> INFORMATION
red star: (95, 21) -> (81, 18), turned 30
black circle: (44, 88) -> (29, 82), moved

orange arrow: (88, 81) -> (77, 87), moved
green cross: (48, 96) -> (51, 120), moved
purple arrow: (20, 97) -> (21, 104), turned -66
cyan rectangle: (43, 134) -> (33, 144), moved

> ASSIGNMENT
Among the entries above, some lines may hold the string "arrow". State how many, and give nothing but the number.

> SOLUTION TO THIS PROBLEM
2